### Data section
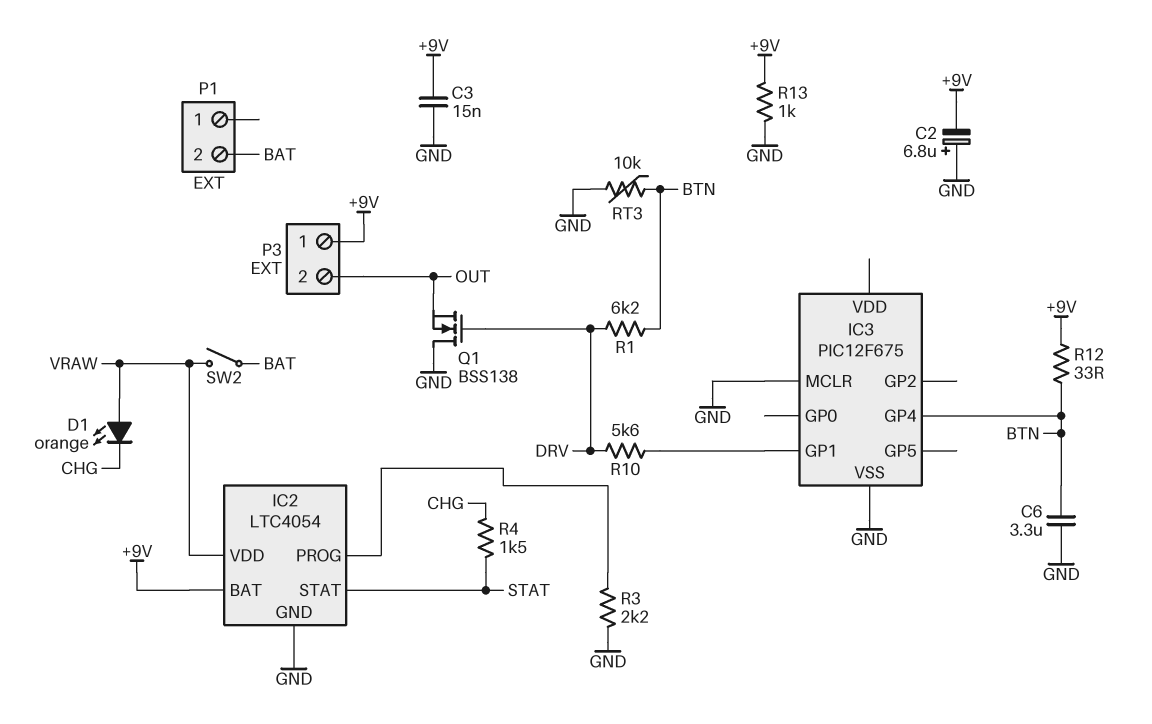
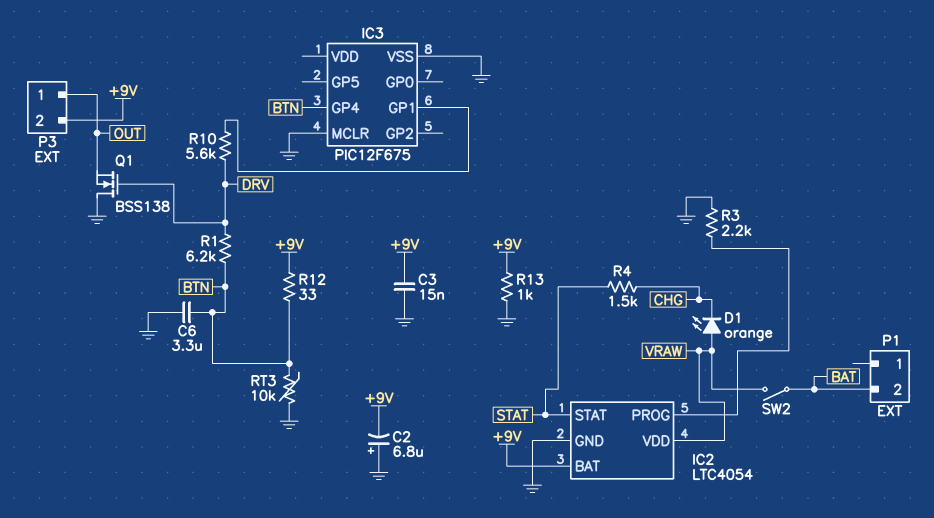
P3 pin 1: +9V -> OUT
P3 pin 2: OUT -> +9V

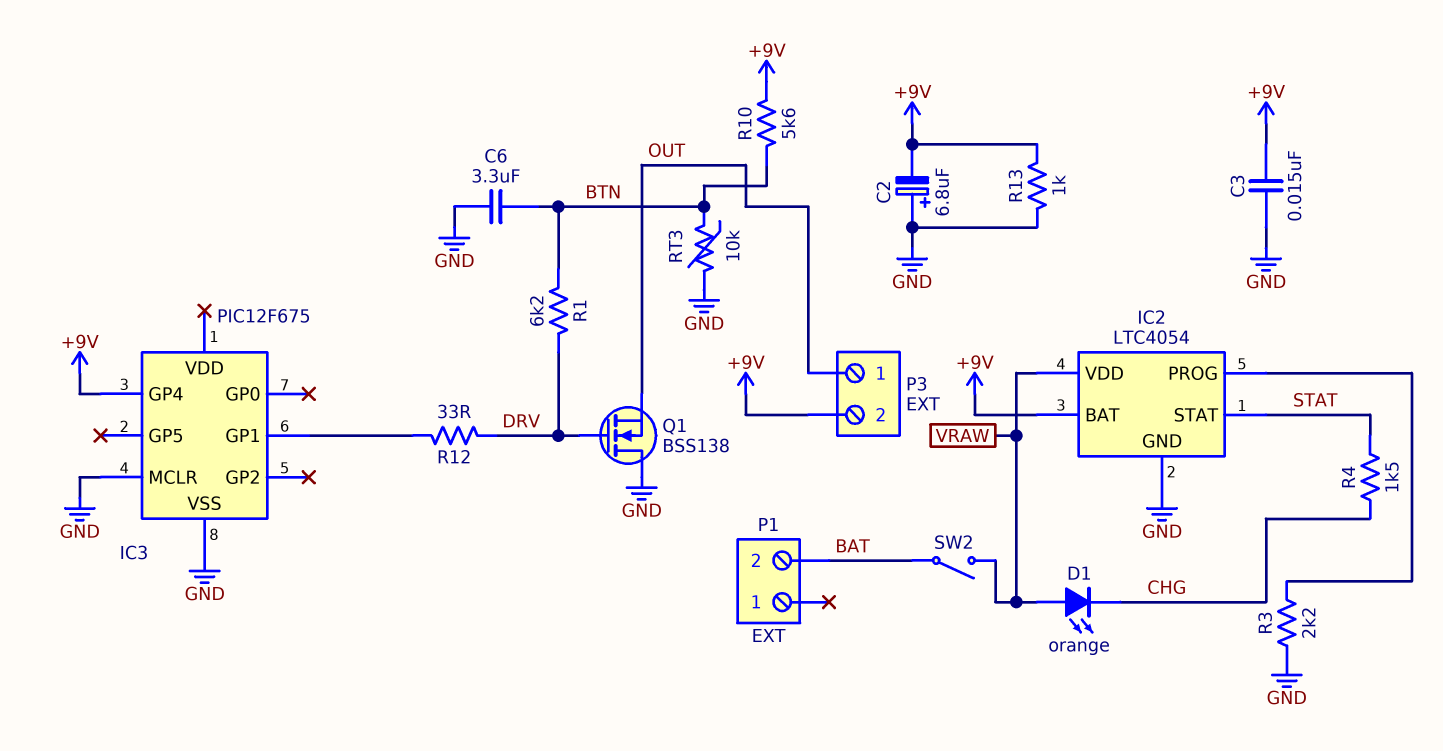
IC3 pin GP4: BTN -> +9V
R10: 5.6k (DRV, IC3/GP1) -> 5.6k (+9V, BTN)
R12: 33 (+9V, BTN) -> 33 (DRV, IC3/GP1)

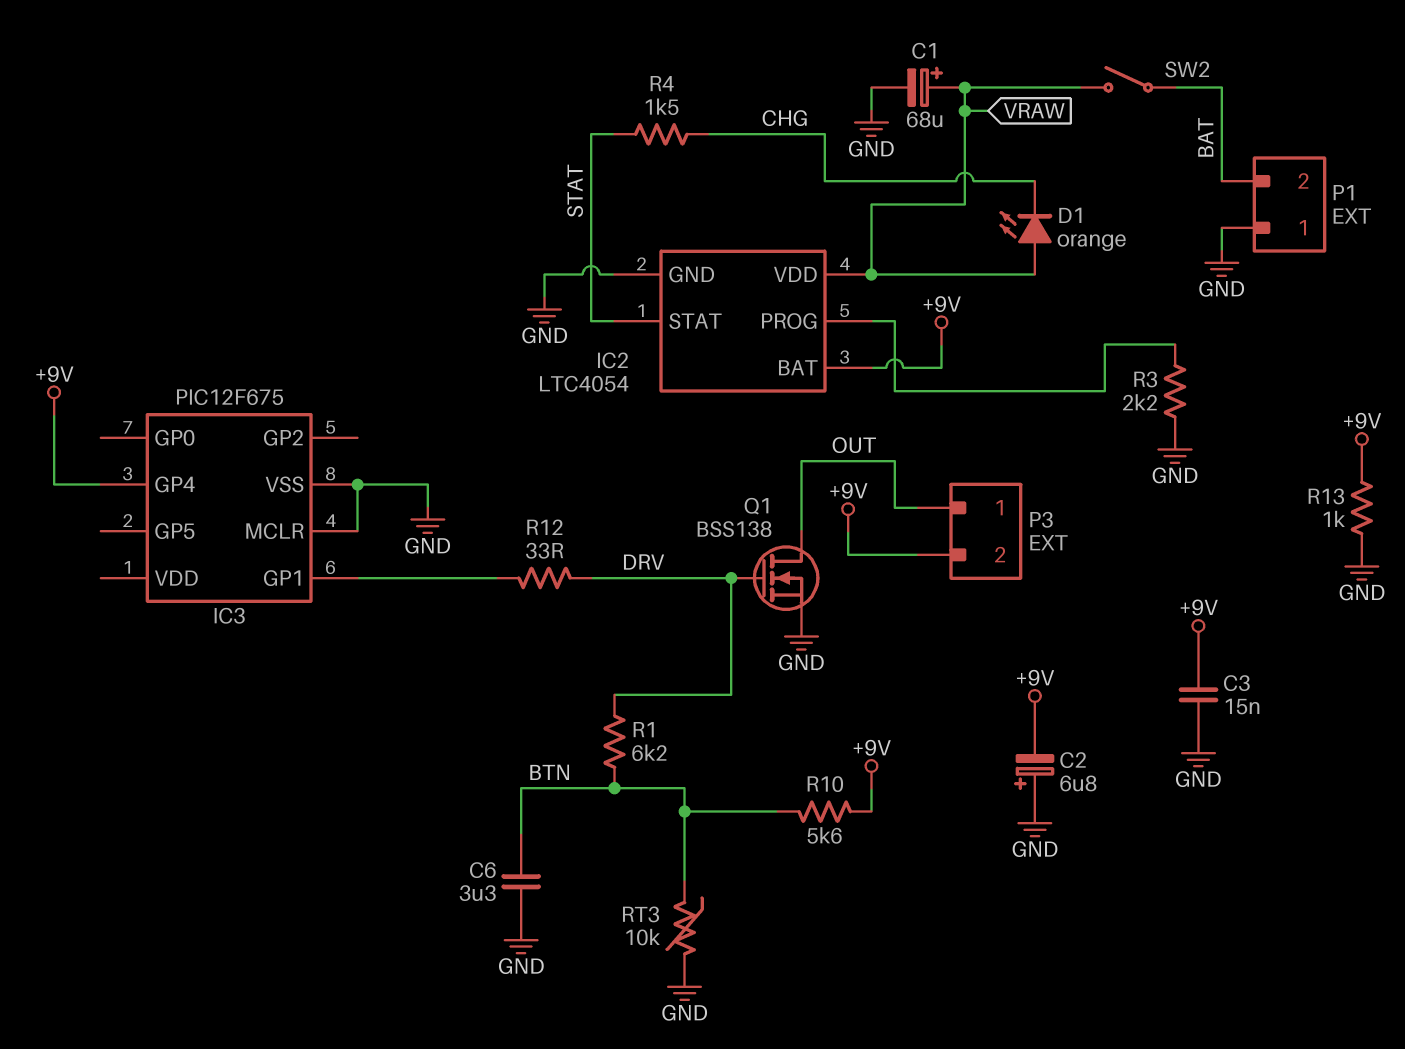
C1: none -> 68uF (plus VRAW, minus GND)
P1 pin 1: none -> GND
Q1: NMOS BSS138 (G DRV, D GND, S OUT) -> NMOS BSS138 (G DRV, D OUT, S GND)

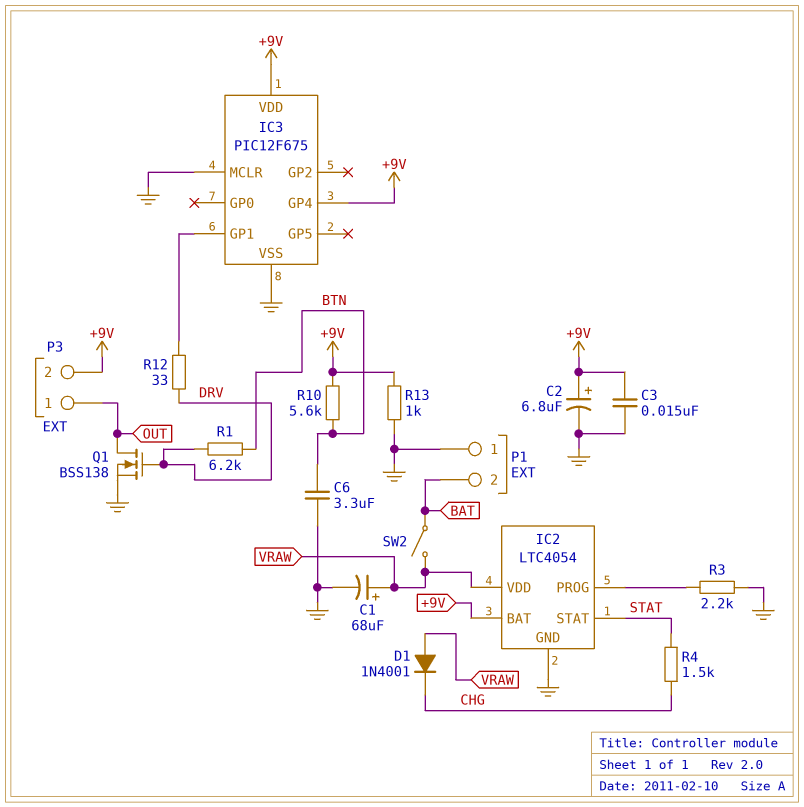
C2: 6.8uF (plus GND, minus +9V) -> 6.8uF (plus +9V, minus GND)
D1: LED orange (A VRAW, K CHG) -> diode 1N4001 (A VRAW, K CHG)
IC3 pin VDD: none -> +9V
RT3: 10k (BTN, GND) -> none

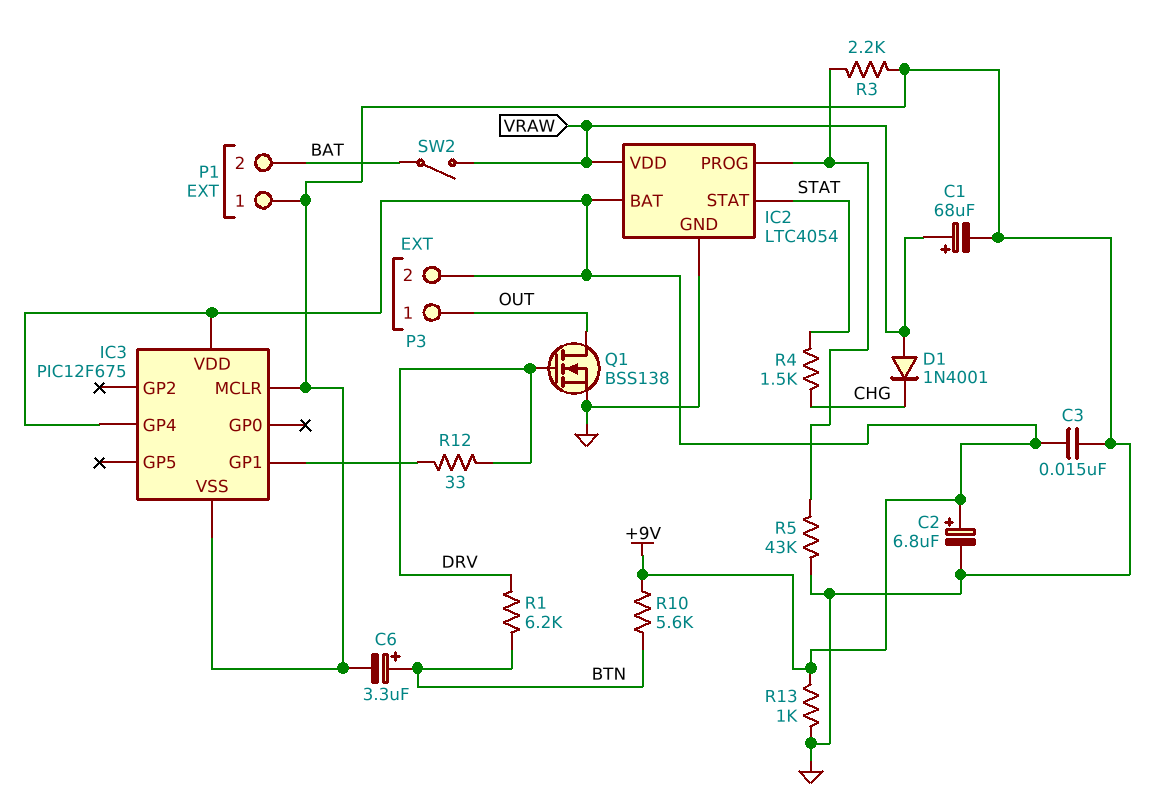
C6: 3.3uF (BTN, GND) -> 3.3uF (plus BTN, minus GND)
R5: none -> 43k (GND, IC2/PROG)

### Exercise goal
Lines of the material that contain the word "VRAW" are to be gathered.

### Response to the exercise
C1: none -> 68uF (plus VRAW, minus GND)
D1: LED orange (A VRAW, K CHG) -> diode 1N4001 (A VRAW, K CHG)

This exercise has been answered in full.